● EXERCISE MATERIALS
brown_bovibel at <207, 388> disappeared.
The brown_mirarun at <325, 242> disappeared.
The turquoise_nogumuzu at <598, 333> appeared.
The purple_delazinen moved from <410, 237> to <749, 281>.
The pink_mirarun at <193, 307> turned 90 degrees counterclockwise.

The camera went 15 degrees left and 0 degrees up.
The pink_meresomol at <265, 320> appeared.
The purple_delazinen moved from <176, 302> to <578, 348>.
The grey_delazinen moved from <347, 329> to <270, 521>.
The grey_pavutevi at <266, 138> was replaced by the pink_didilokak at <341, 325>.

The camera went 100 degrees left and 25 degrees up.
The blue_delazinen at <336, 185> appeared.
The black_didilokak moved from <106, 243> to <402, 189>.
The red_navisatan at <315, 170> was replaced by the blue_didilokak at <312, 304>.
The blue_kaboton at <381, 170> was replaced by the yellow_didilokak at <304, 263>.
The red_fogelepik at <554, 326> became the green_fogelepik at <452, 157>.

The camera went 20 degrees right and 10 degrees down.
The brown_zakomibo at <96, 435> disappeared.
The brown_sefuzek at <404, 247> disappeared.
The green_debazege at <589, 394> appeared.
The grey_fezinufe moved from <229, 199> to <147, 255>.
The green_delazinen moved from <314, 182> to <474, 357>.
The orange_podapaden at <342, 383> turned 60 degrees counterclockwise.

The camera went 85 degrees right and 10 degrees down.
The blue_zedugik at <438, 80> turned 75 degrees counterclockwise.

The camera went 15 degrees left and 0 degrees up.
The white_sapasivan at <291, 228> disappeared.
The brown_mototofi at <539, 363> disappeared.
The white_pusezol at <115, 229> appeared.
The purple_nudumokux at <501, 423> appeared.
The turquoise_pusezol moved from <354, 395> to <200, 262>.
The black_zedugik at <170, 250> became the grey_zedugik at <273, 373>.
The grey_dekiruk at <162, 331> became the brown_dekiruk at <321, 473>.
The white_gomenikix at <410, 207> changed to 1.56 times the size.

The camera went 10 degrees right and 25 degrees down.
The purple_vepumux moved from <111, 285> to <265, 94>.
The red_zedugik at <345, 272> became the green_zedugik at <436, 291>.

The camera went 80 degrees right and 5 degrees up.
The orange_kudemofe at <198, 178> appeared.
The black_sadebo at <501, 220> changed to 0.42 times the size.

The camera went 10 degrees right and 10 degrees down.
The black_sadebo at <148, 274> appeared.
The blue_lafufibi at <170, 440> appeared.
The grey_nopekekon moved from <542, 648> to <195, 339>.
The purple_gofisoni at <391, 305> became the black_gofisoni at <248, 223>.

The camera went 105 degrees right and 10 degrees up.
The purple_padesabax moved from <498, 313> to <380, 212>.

● WHAT IS EXPECTED
Print the listing exactly. Every line must match.

● WRITTEN RESPONSE
brown_bovibel at <207, 388> disappeared.
The brown_mirarun at <325, 242> disappeared.
The turquoise_nogumuzu at <598, 333> appeared.
The purple_delazinen moved from <410, 237> to <749, 281>.
The pink_mirarun at <193, 307> turned 90 degrees counterclockwise.

The camera went 15 degrees left and 0 degrees up.
The pink_meresomol at <265, 320> appeared.
The purple_delazinen moved from <176, 302> to <578, 348>.
The grey_delazinen moved from <347, 329> to <270, 521>.
The grey_pavutevi at <266, 138> was replaced by the pink_didilokak at <341, 325>.

The camera went 100 degrees left and 25 degrees up.
The blue_delazinen at <336, 185> appeared.
The black_didilokak moved from <106, 243> to <402, 189>.
The red_navisatan at <315, 170> was replaced by the blue_didilokak at <312, 304>.
The blue_kaboton at <381, 170> was replaced by the yellow_didilokak at <304, 263>.
The red_fogelepik at <554, 326> became the green_fogelepik at <452, 157>.

The camera went 20 degrees right and 10 degrees down.
The brown_zakomibo at <96, 435> disappeared.
The brown_sefuzek at <404, 247> disappeared.
The green_debazege at <589, 394> appeared.
The grey_fezinufe moved from <229, 199> to <147, 255>.
The green_delazinen moved from <314, 182> to <474, 357>.
The orange_podapaden at <342, 383> turned 60 degrees counterclockwise.

The camera went 85 degrees right and 10 degrees down.
The blue_zedugik at <438, 80> turned 75 degrees counterclockwise.

The camera went 15 degrees left and 0 degrees up.
The white_sapasivan at <291, 228> disappeared.
The brown_mototofi at <539, 363> disappeared.
The white_pusezol at <115, 229> appeared.
The purple_nudumokux at <501, 423> appeared.
The turquoise_pusezol moved from <354, 395> to <200, 262>.
The black_zedugik at <170, 250> became the grey_zedugik at <273, 373>.
The grey_dekiruk at <162, 331> became the brown_dekiruk at <321, 473>.
The white_gomenikix at <410, 207> changed to 1.56 times the size.

The camera went 10 degrees right and 25 degrees down.
The purple_vepumux moved from <111, 285> to <265, 94>.
The red_zedugik at <345, 272> became the green_zedugik at <436, 291>.

The camera went 80 degrees right and 5 degrees up.
The orange_kudemofe at <198, 178> appeared.
The black_sadebo at <501, 220> changed to 0.42 times the size.

The camera went 10 degrees right and 10 degrees down.
The black_sadebo at <148, 274> appeared.
The blue_lafufibi at <170, 440> appeared.
The grey_nopekekon moved from <542, 648> to <195, 339>.
The purple_gofisoni at <391, 305> became the black_gofisoni at <248, 223>.

The camera went 105 degrees right and 10 degrees up.
The purple_padesabax moved from <498, 313> to <380, 212>.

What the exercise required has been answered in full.